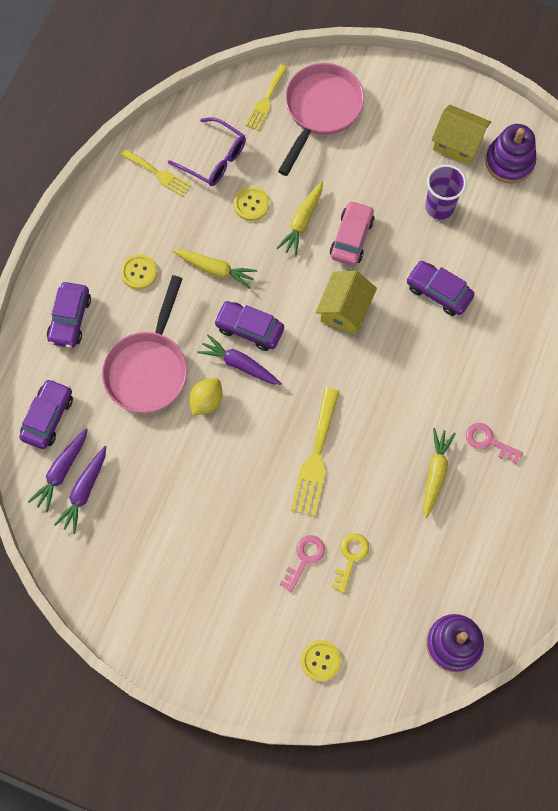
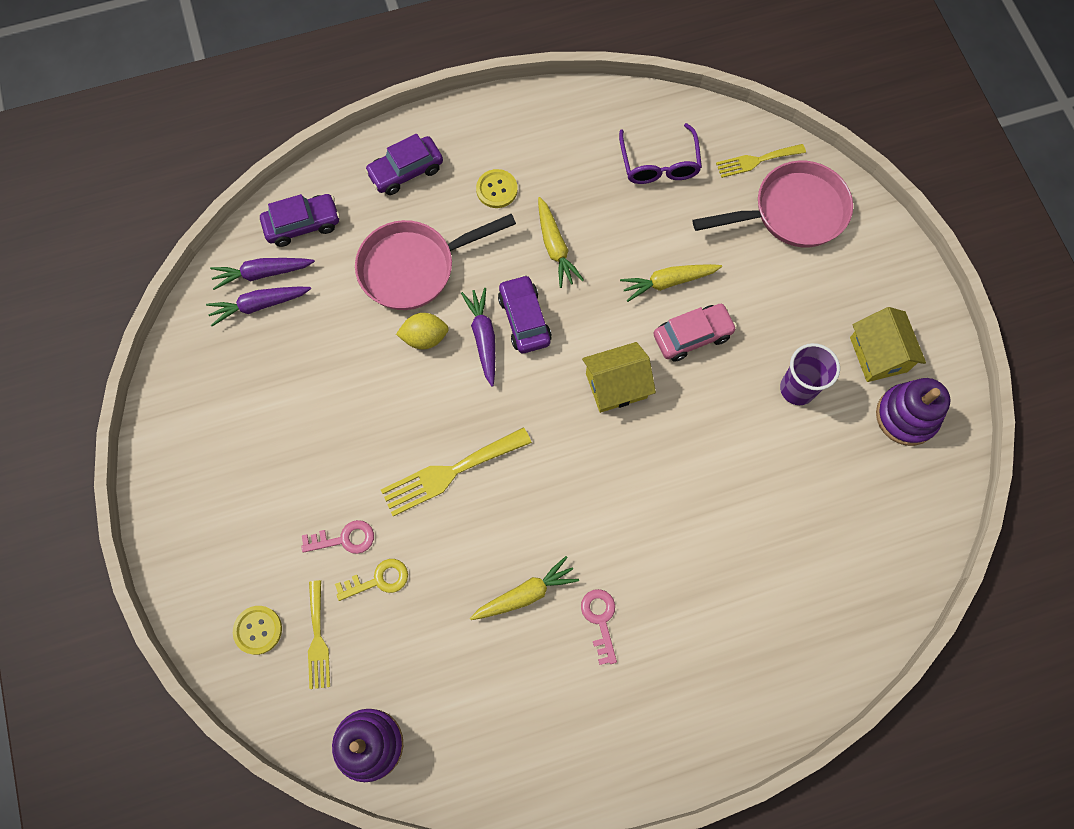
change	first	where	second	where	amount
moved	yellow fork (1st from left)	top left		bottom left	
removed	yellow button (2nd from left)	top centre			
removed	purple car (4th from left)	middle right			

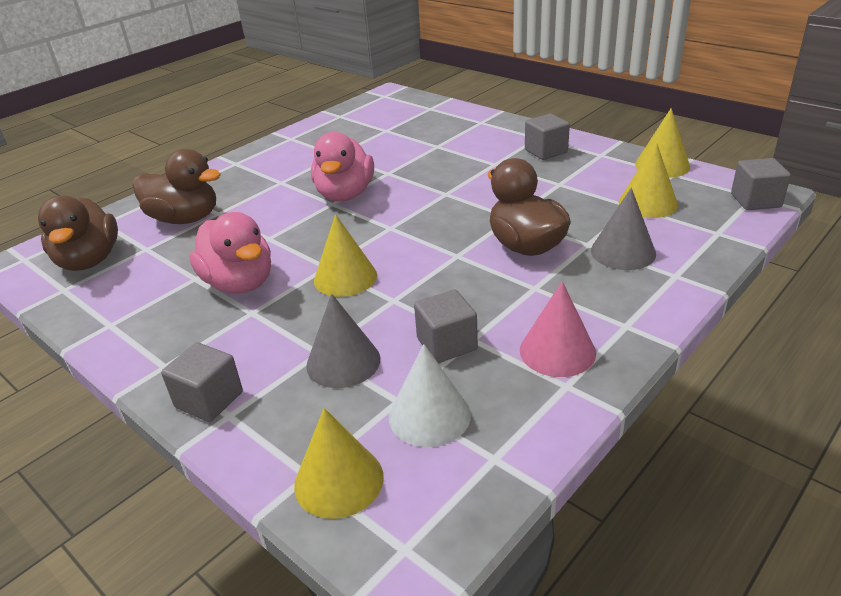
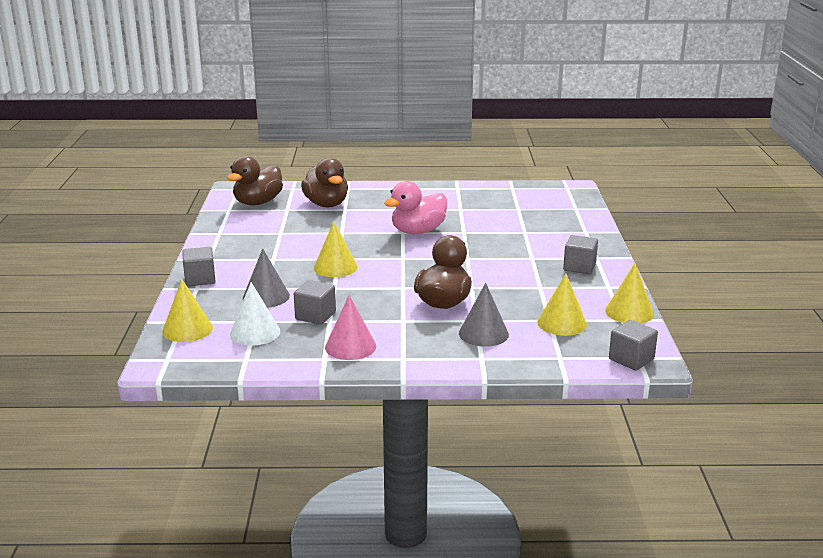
change	first	where	second	where	amount
removed	pink duck (1st from left)	middle left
────────────────
* [REQUIRED WORK] Search the records for the string "left" and report each line that has it.

* [EXERCISE RESPONSE]
moved	yellow fork (1st from left)	top left		bottom left	
removed	yellow button (2nd from left)	top centre			
removed	purple car (4th from left)	middle right			
removed	pink duck (1st from left)	middle left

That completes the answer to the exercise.